### THE TASK
All of the records below need to be written out exactly, but without the pictures.

Edit tracking data
==================================================
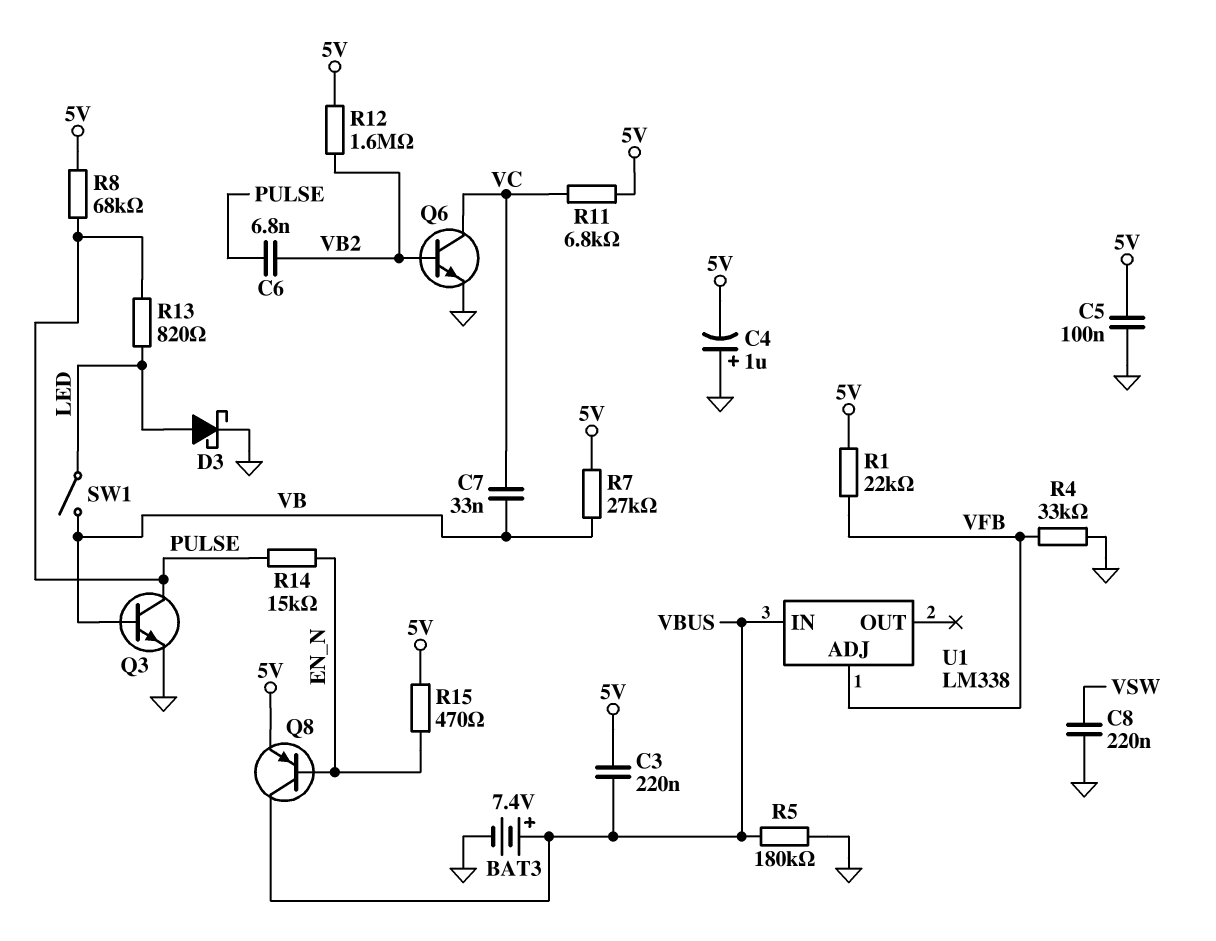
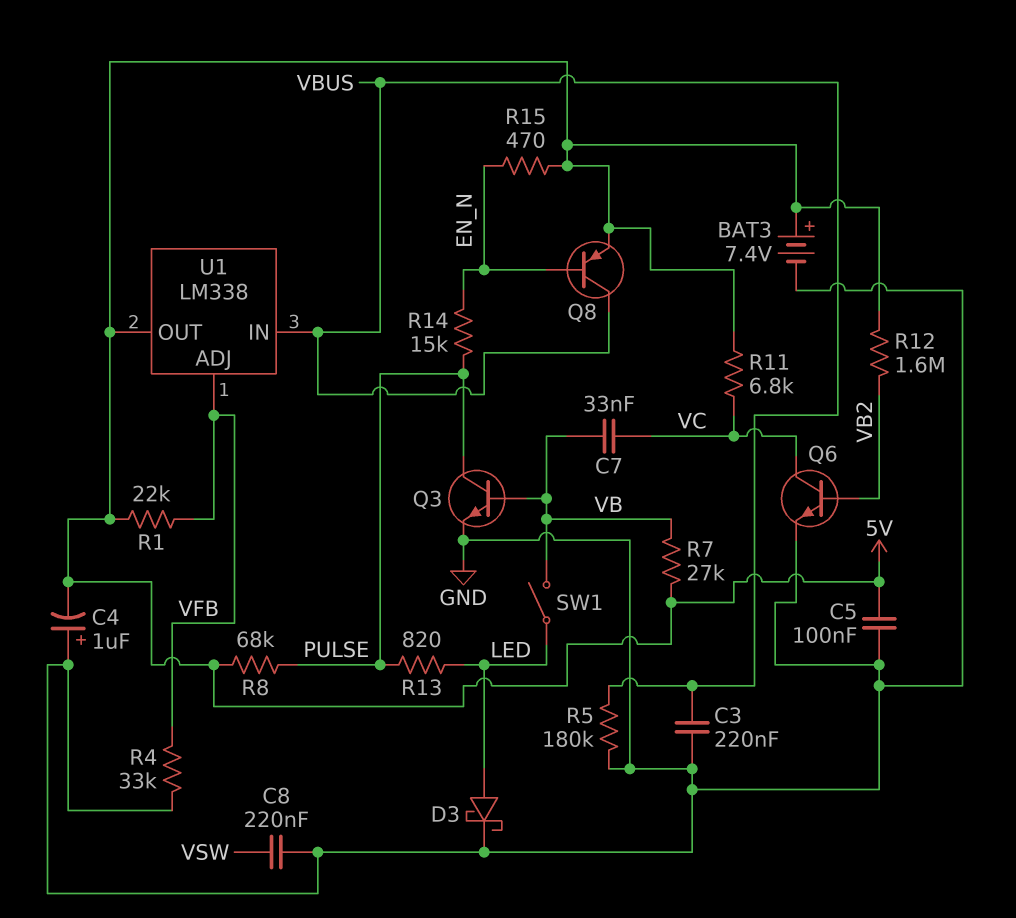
BAT3: 7.4V (plus VBUS, minus GND) -> 7.4V (plus 5V, minus GND)
C3: 220nF (5V, VBUS) -> 220nF (GND, VBUS)
C6: 6.8nF (PULSE, VB2) -> none
U1 pin OUT: none -> 5V

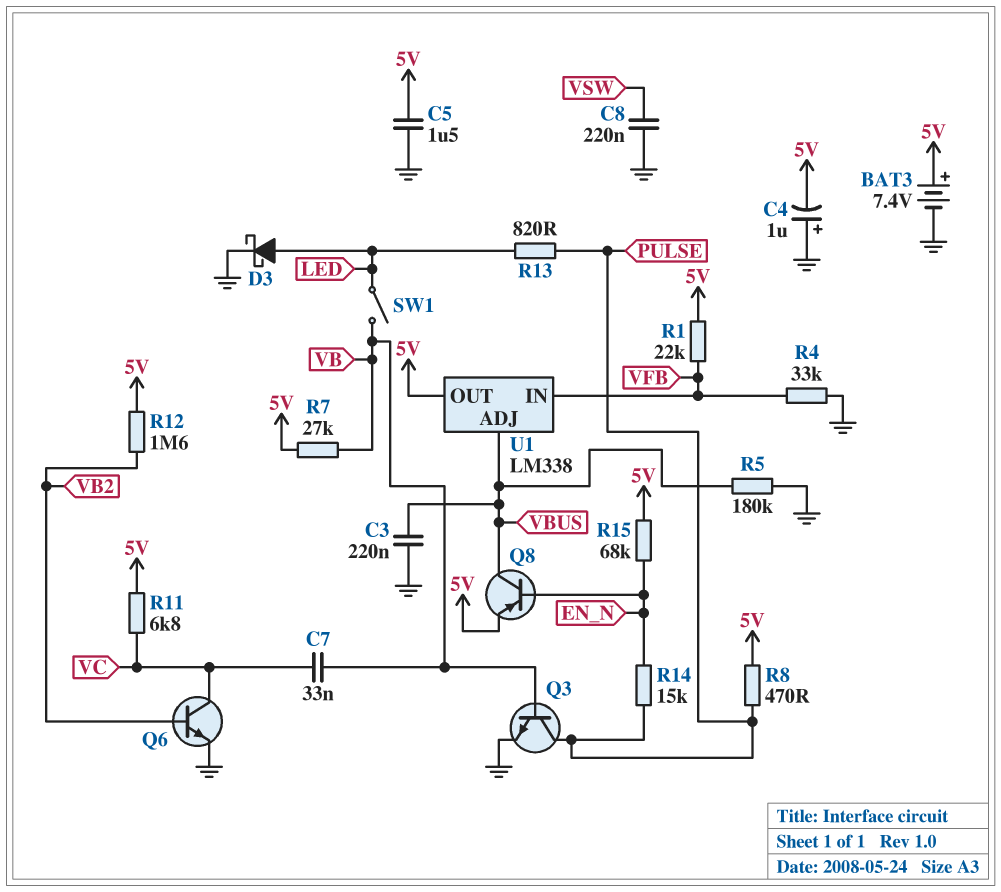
C5: 100nF (5V, GND) -> 1.5uF (5V, GND)
R8: 68k (5V, PULSE) -> 470 (5V, PULSE)
R15: 470 (5V, EN_N) -> 68k (5V, EN_N)
U1 pin ADJ: VFB -> VBUS
U1 pin IN: VBUS -> VFB

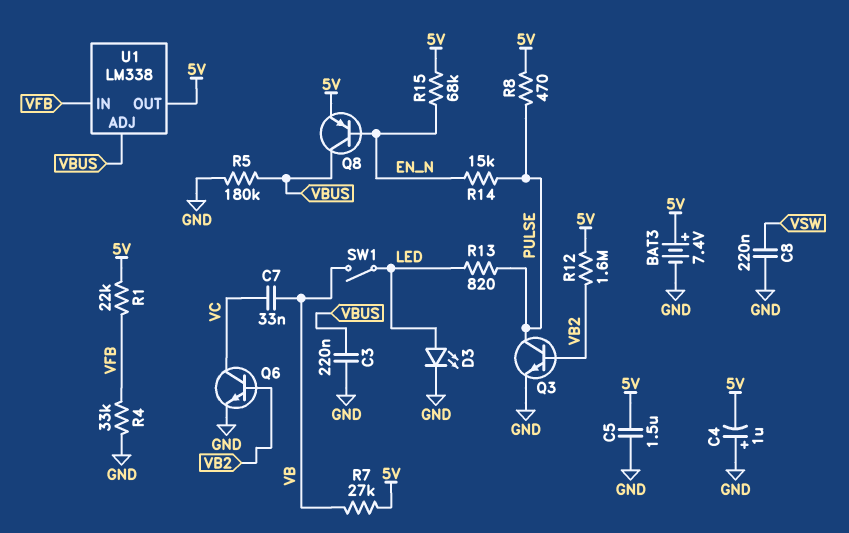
D3: schottky (A LED, K GND) -> LED (A LED, K GND)
Q3: NPN (B VB, C PULSE, E GND) -> NPN (B VB2, C PULSE, E GND)
R11: 6.8k (5V, VC) -> none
==================================================
### RESULT
BAT3: 7.4V (plus VBUS, minus GND) -> 7.4V (plus 5V, minus GND)
C3: 220nF (5V, VBUS) -> 220nF (GND, VBUS)
C6: 6.8nF (PULSE, VB2) -> none
U1 pin OUT: none -> 5V

C5: 100nF (5V, GND) -> 1.5uF (5V, GND)
R8: 68k (5V, PULSE) -> 470 (5V, PULSE)
R15: 470 (5V, EN_N) -> 68k (5V, EN_N)
U1 pin ADJ: VFB -> VBUS
U1 pin IN: VBUS -> VFB

D3: schottky (A LED, K GND) -> LED (A LED, K GND)
Q3: NPN (B VB, C PULSE, E GND) -> NPN (B VB2, C PULSE, E GND)
R11: 6.8k (5V, VC) -> none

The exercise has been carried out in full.